(Data Opens)
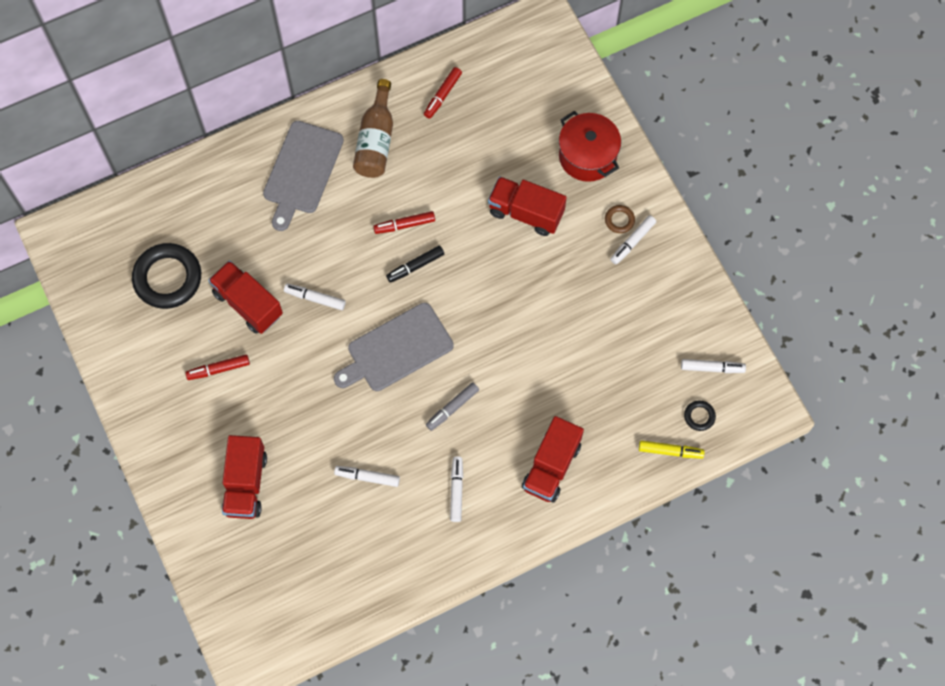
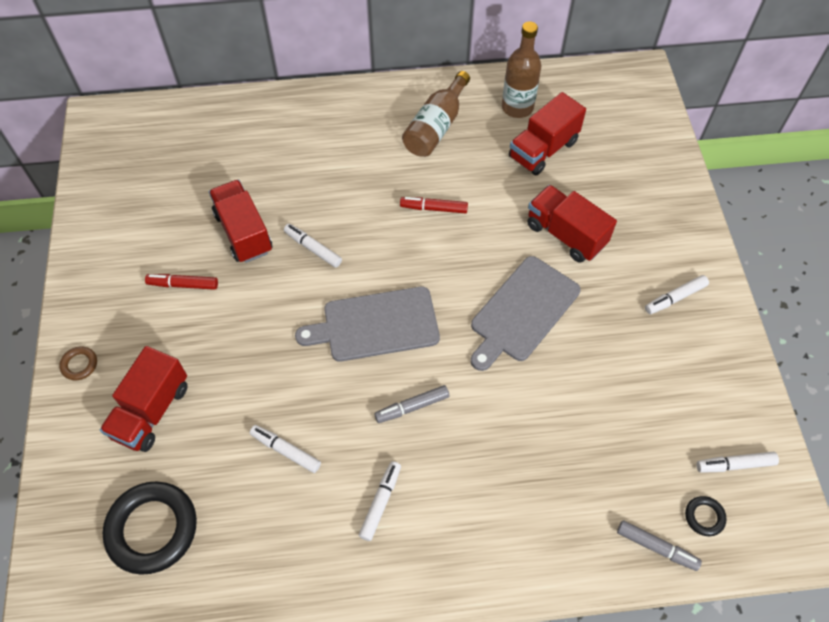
camera: 20 degrees right, 10 degrees down
black ring [132,243,201,309] -> black ring moved to [103,481,197,575]
grey cutting board [263,121,344,231] -> grey cutting board moved to [471,256,581,371]
black marker [386,246,444,283] -> none
red marker [424,67,462,119] -> brown bottle [502,21,541,118]
red truck [522,416,584,502] -> red truck moved to [509,92,586,175]
red pot [559,111,621,182] -> none
brown ring [605,205,635,233] -> brown ring moved to [59,346,97,380]
yellow marker [639,440,705,459] -> grey marker [617,520,702,571]
white marker [681,359,746,373] -> white marker turned 150 degrees clockwise [697,452,779,473]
(Data Closes)
Work instructions. Your answer must be the full set of entries, set down exactly and without pictures.

Exercise solution.
camera: 20 degrees right, 10 degrees down
black ring [132,243,201,309] -> black ring moved to [103,481,197,575]
grey cutting board [263,121,344,231] -> grey cutting board moved to [471,256,581,371]
black marker [386,246,444,283] -> none
red marker [424,67,462,119] -> brown bottle [502,21,541,118]
red truck [522,416,584,502] -> red truck moved to [509,92,586,175]
red pot [559,111,621,182] -> none
brown ring [605,205,635,233] -> brown ring moved to [59,346,97,380]
yellow marker [639,440,705,459] -> grey marker [617,520,702,571]
white marker [681,359,746,373] -> white marker turned 150 degrees clockwise [697,452,779,473]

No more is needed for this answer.